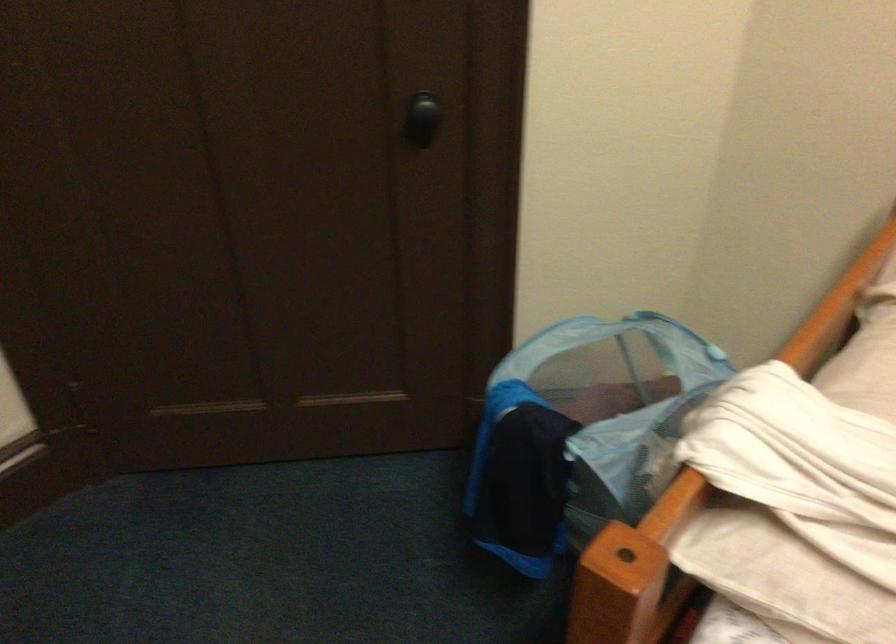
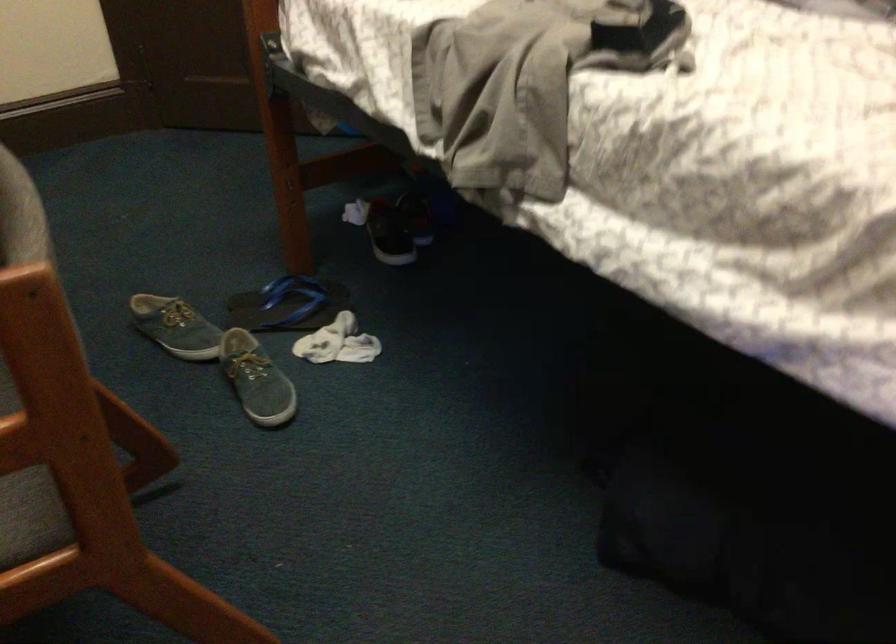
In a continuous first-person perspective shot, in which direction is the camera moving?

The cameraman walked toward right, backward.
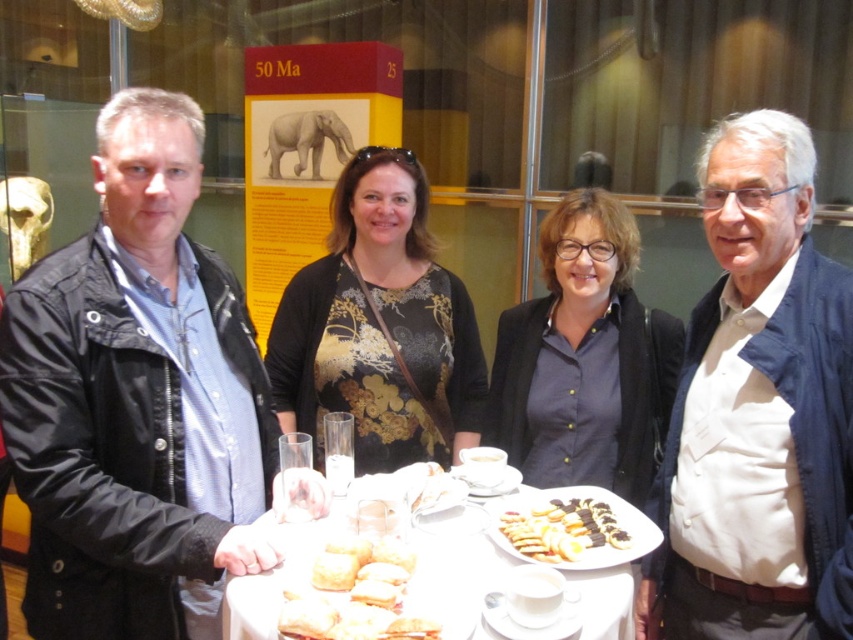
Question: Is black leather jacket at left closer to camera compared to golden brown flaky pastry at center?

Choices:
 (A) yes
 (B) no

Answer: (B)

Question: Does black floral dress at center come behind dark blue shirt at center?

Choices:
 (A) no
 (B) yes

Answer: (B)

Question: Which point appears farthest from the camera in this image?

Choices:
 (A) (804, 396)
 (B) (634, 435)
 (C) (467, 310)
 (D) (138, 120)

Answer: (C)

Question: Which object is positioned farthest from the black floral dress at center?

Choices:
 (A) dark blue shirt at center
 (B) white porcelain plate at center

Answer: (B)

Question: Which point is farther from the camera taking this photo?

Choices:
 (A) (744, 323)
 (B) (479, 625)

Answer: (A)

Question: Can you confirm if black leather jacket at left is positioned to the right of white porcelain plate at center?

Choices:
 (A) no
 (B) yes

Answer: (A)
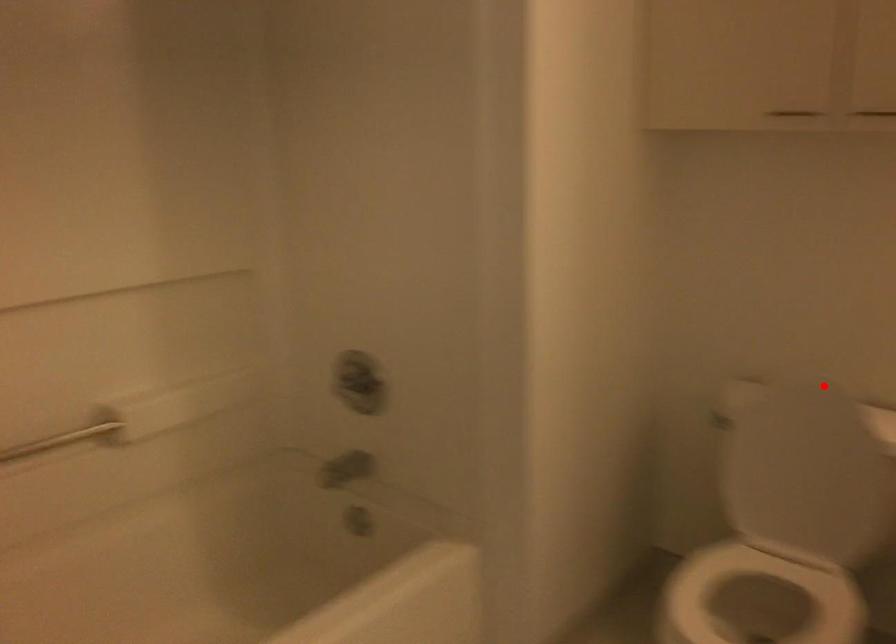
──────────────────────────────
## Stated task
Transcribe all of the material above word for word, leaving out the pictures.

## Exercise output
In a continuous first-person perspective shot, in which direction is the camera moving?

The cameraman walked toward right, backward.
Question: Is black leather jacket at left closer to camera compared to golden brown flaky pastry at center?

Choices:
 (A) yes
 (B) no

Answer: (B)

Question: Does black floral dress at center come behind dark blue shirt at center?

Choices:
 (A) no
 (B) yes

Answer: (B)

Question: Which point appears farthest from the camera in this image?

Choices:
 (A) (804, 396)
 (B) (634, 435)
 (C) (467, 310)
 (D) (138, 120)

Answer: (C)

Question: Which object is positioned farthest from the black floral dress at center?

Choices:
 (A) dark blue shirt at center
 (B) white porcelain plate at center

Answer: (B)

Question: Which point is farther from the camera taking this photo?

Choices:
 (A) (744, 323)
 (B) (479, 625)

Answer: (A)

Question: Can you confirm if black leather jacket at left is positioned to the right of white porcelain plate at center?

Choices:
 (A) no
 (B) yes

Answer: (A)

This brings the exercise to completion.